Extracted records
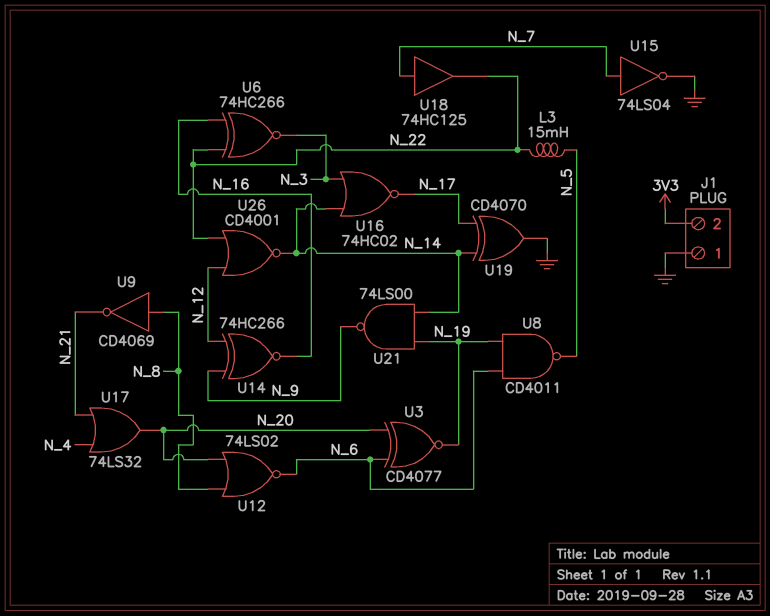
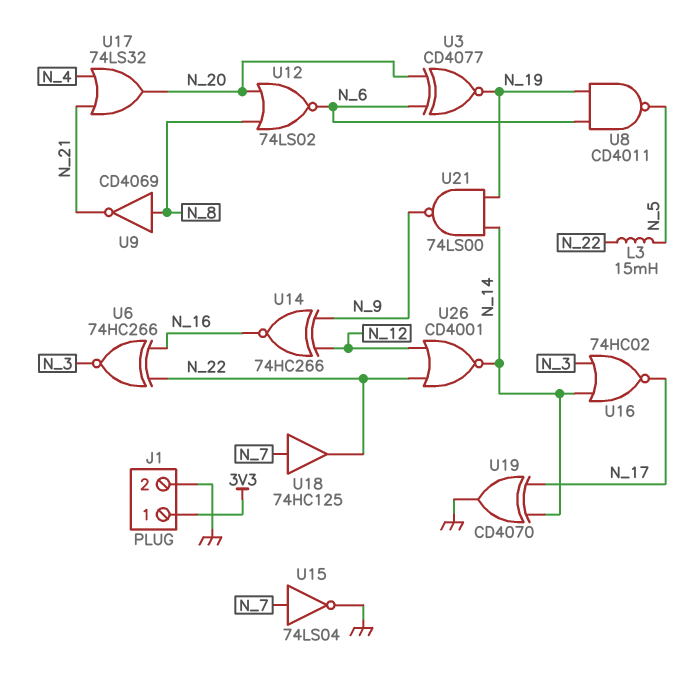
J1 pin 1: GND -> 3V3
J1 pin 2: 3V3 -> GND

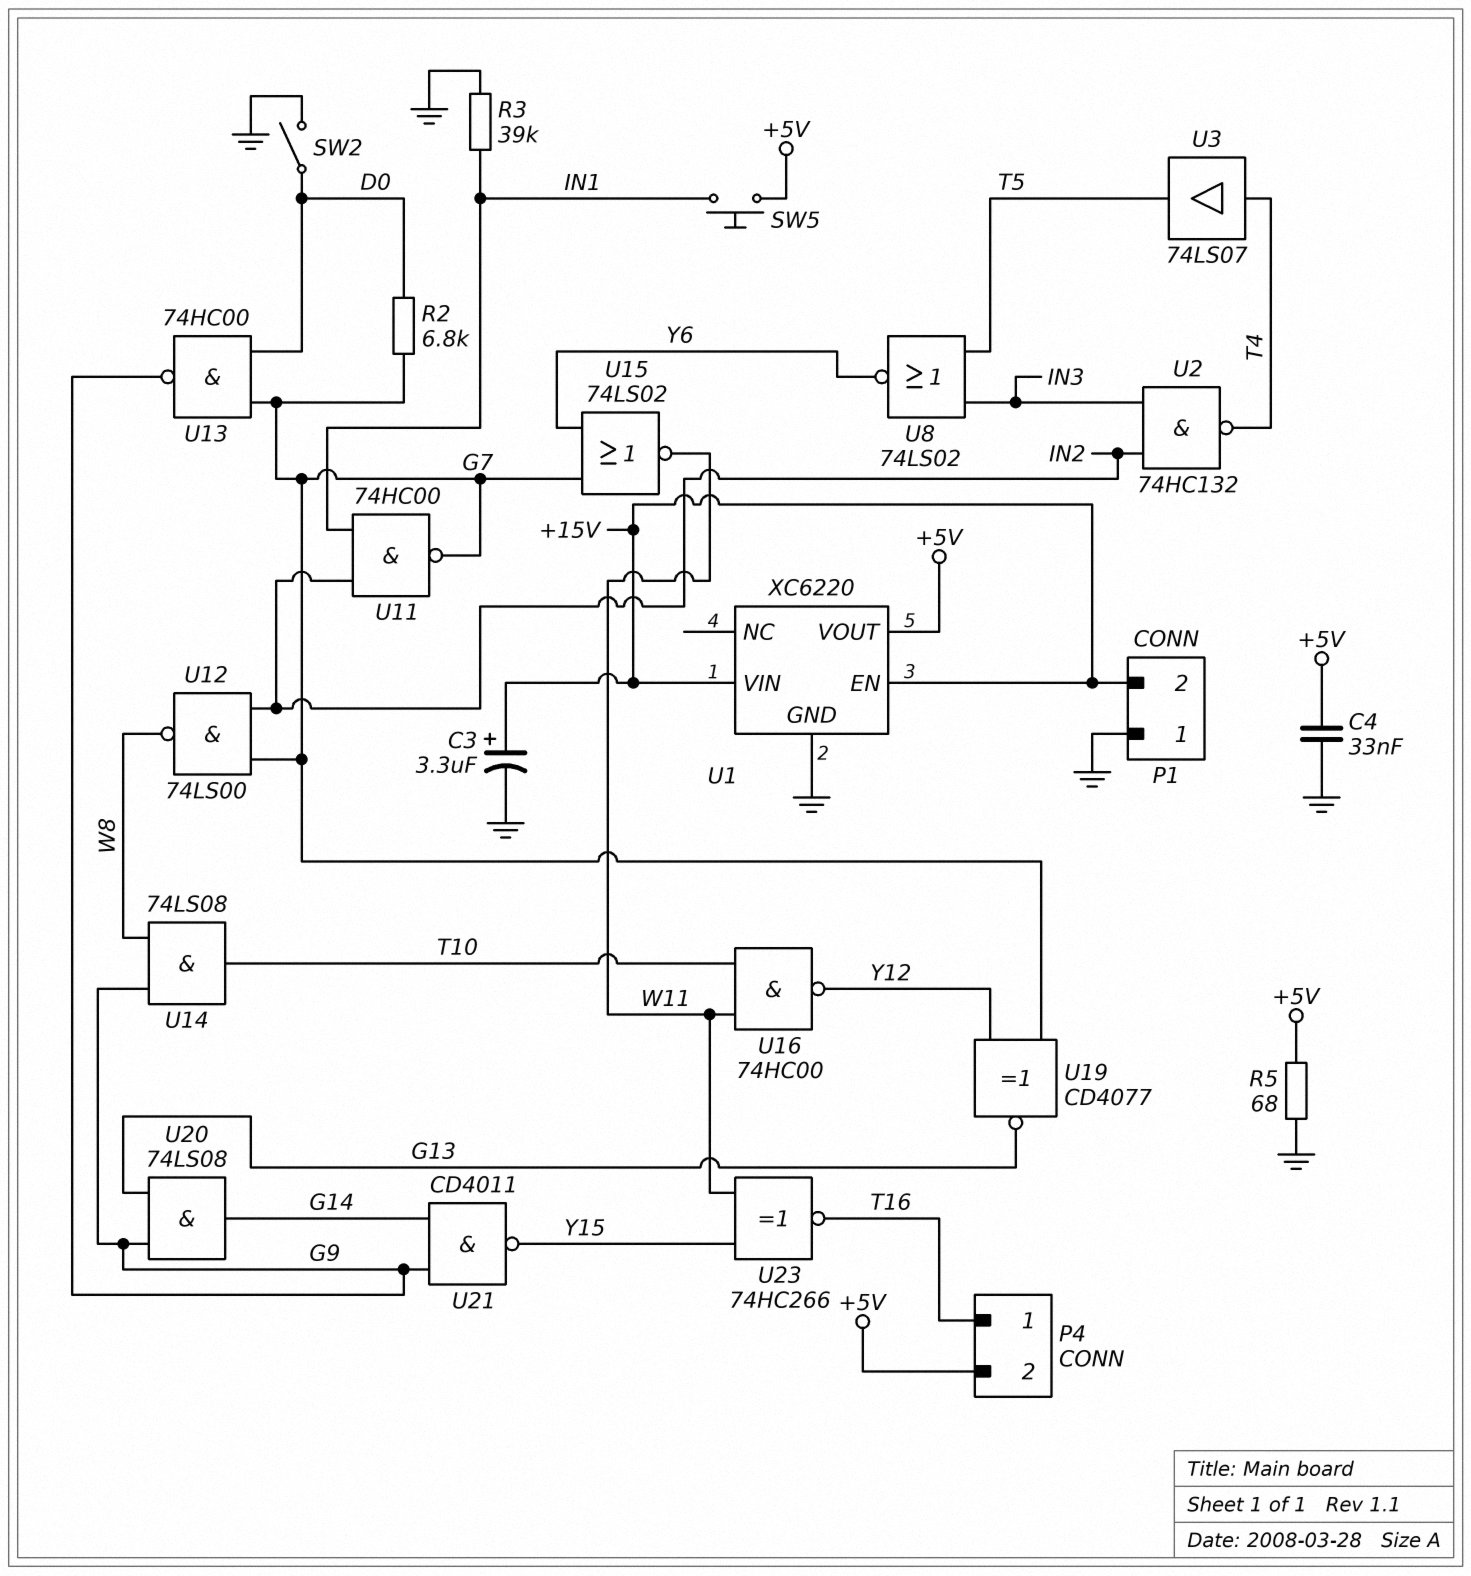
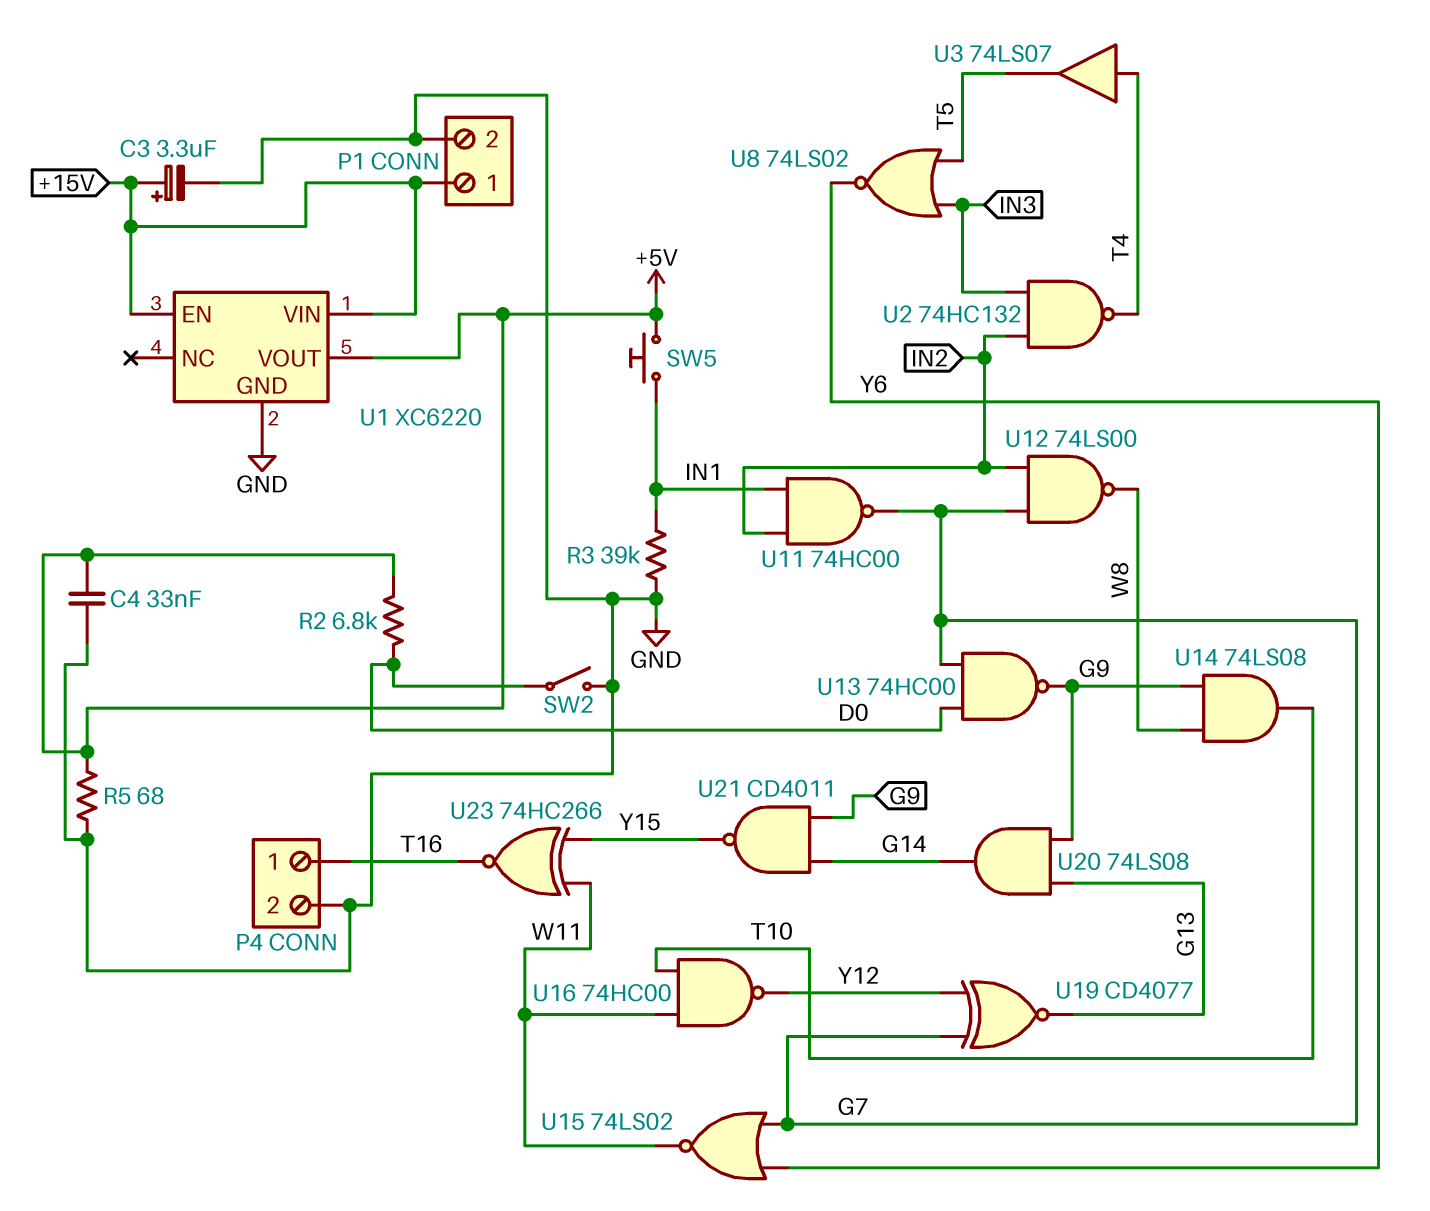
P1 pin 1: GND -> +15V
P1 pin 2: +15V -> GND
P4 pin 2: +5V -> GND
R2: 6.8k (D0, G7) -> 6.8k (+5V, D0)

* PROMPT *
Beginning with the line that holds "J1 pin 2: 3V3 -> GND", return each line through the end of the records above exactly. Do not include pictures.

* WRITTEN SOLUTION *
J1 pin 2: 3V3 -> GND

P1 pin 1: GND -> +15V
P1 pin 2: +15V -> GND
P4 pin 2: +5V -> GND
R2: 6.8k (D0, G7) -> 6.8k (+5V, D0)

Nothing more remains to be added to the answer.